Data records ->
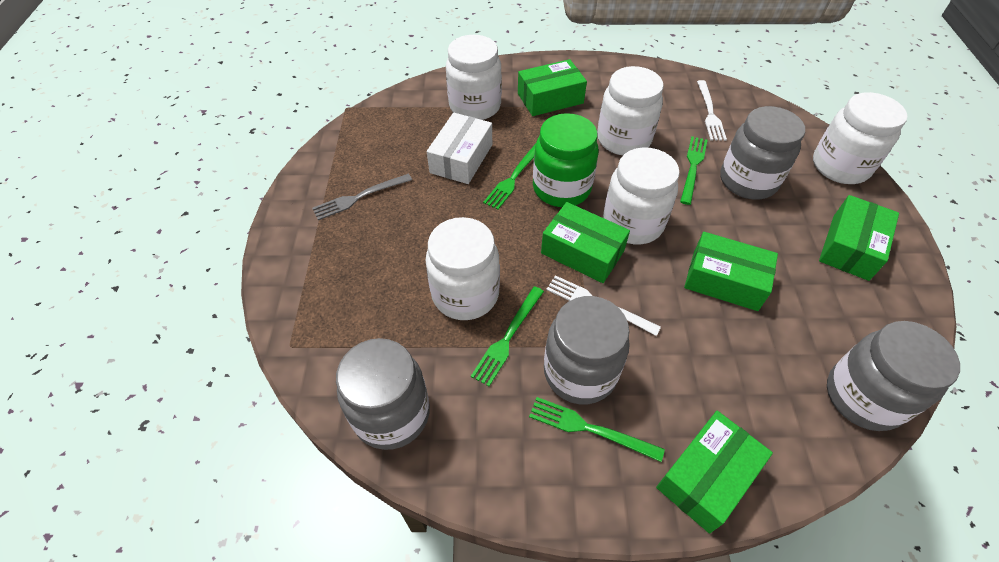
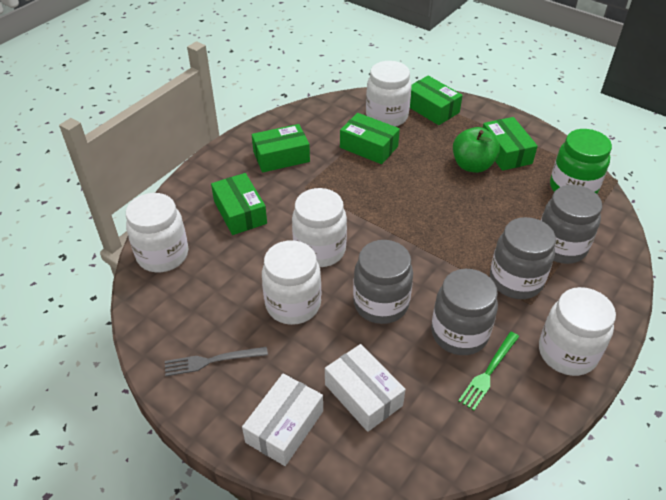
green apple: 0 -> 1
green fork: 4 -> 1
white box: 1 -> 2
white fork: 2 -> 0

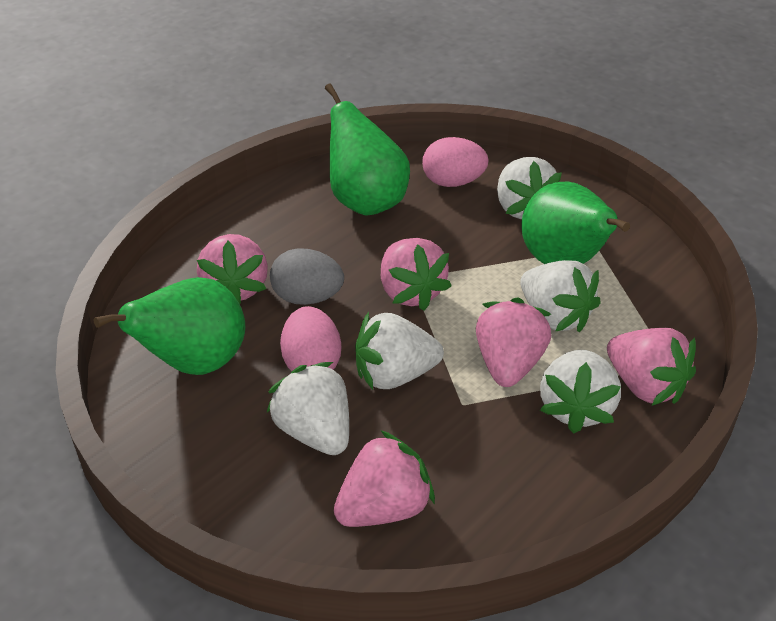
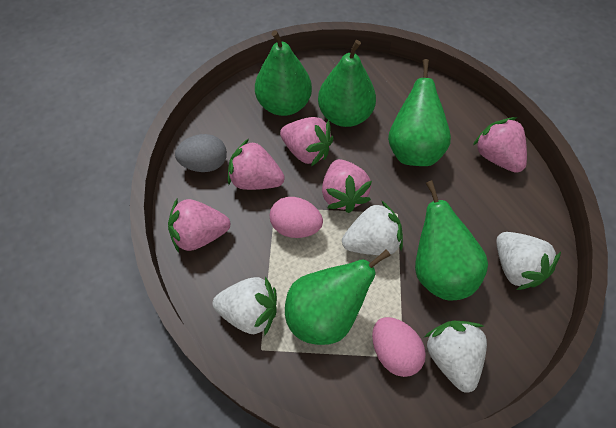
green pear: 3 -> 5
white strawberry: 5 -> 4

Task prompt -> Read the data above and pull out each line that holds the string "white".

Your response ->
white box: 1 -> 2
white fork: 2 -> 0
white strawberry: 5 -> 4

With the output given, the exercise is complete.